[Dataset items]
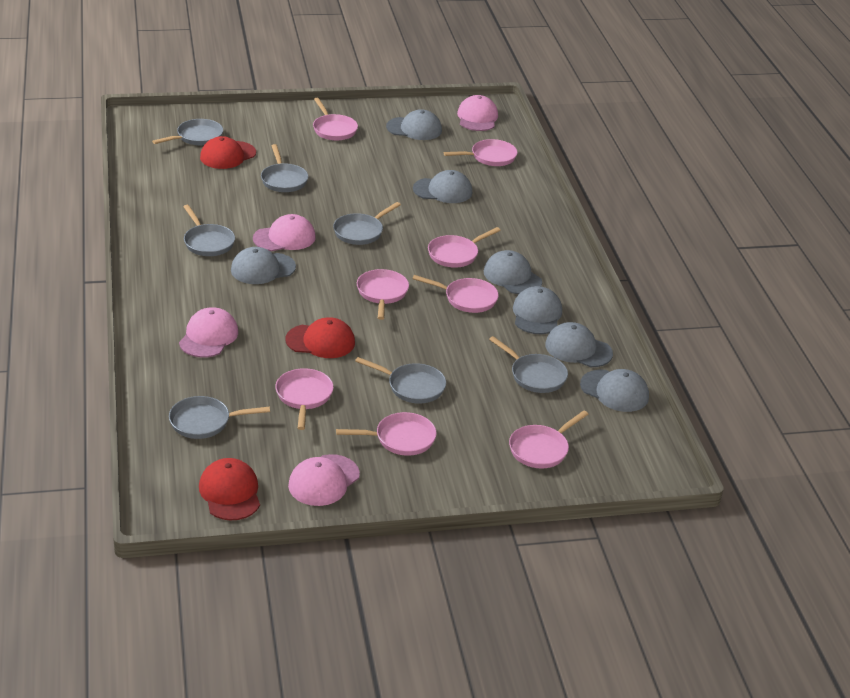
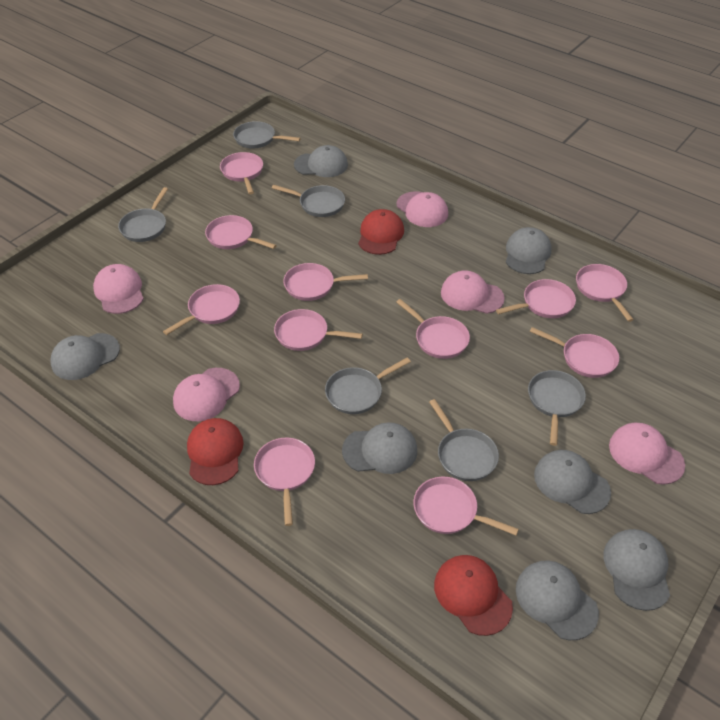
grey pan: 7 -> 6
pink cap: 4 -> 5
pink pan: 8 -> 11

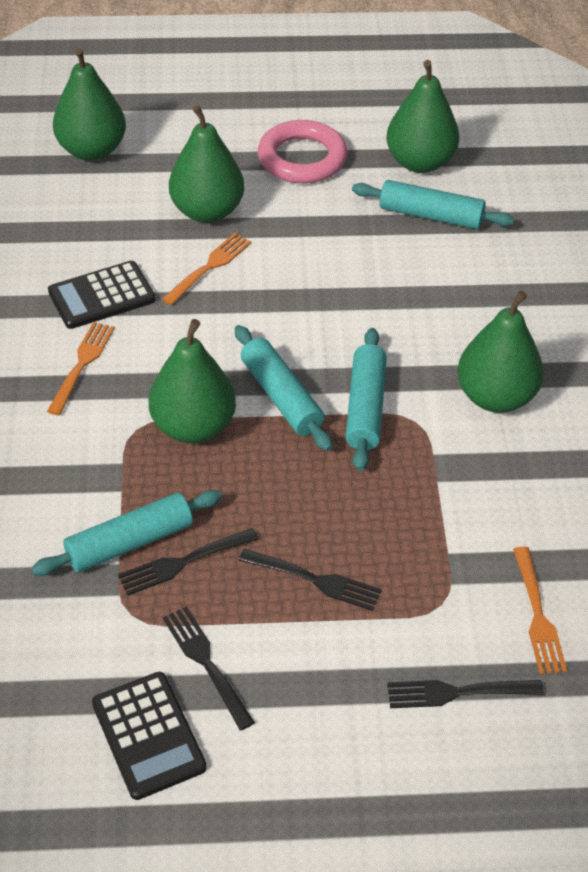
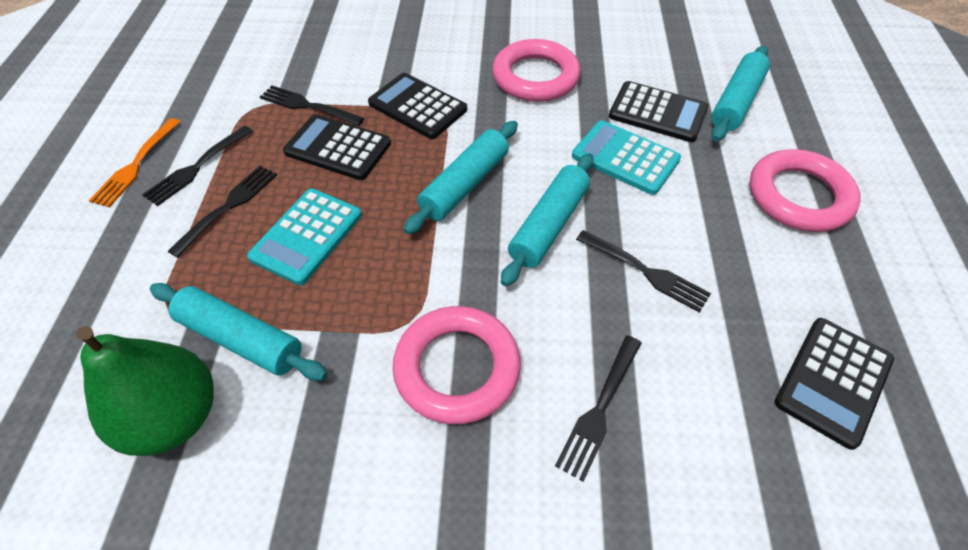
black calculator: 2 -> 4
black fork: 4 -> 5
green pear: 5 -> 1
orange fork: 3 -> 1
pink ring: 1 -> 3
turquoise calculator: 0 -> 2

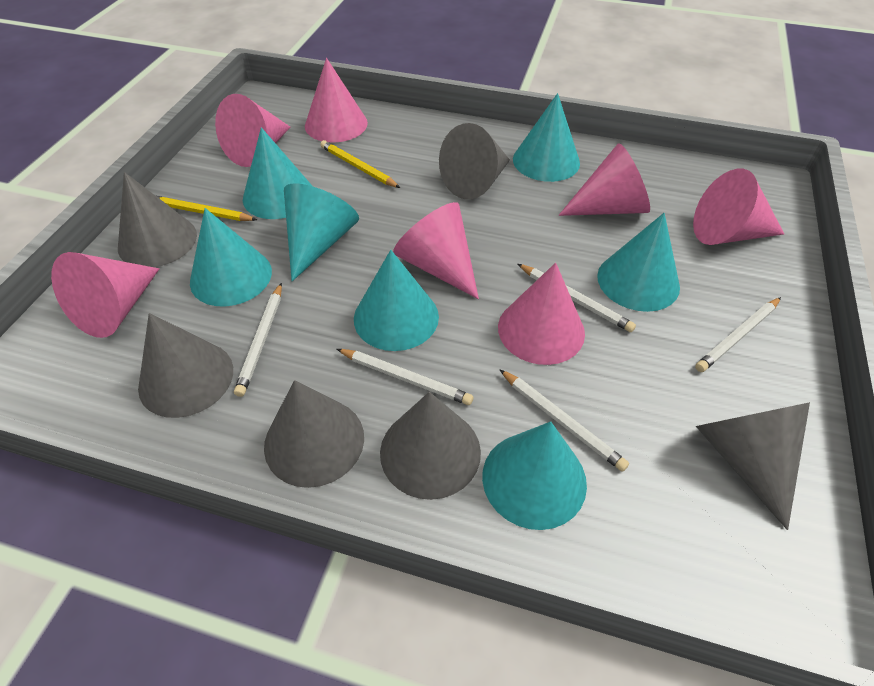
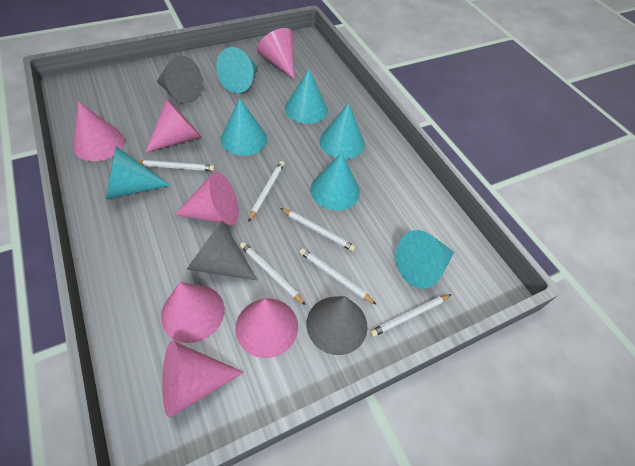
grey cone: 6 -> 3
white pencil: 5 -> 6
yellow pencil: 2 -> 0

* _TASK DESCRIPTION_:
Extract every line of the data exactly; pictures stay out.

* _TASK SOLUTION_:
grey pan: 7 -> 6
pink cap: 4 -> 5
pink pan: 8 -> 11

black calculator: 2 -> 4
black fork: 4 -> 5
green pear: 5 -> 1
orange fork: 3 -> 1
pink ring: 1 -> 3
turquoise calculator: 0 -> 2

grey cone: 6 -> 3
white pencil: 5 -> 6
yellow pencil: 2 -> 0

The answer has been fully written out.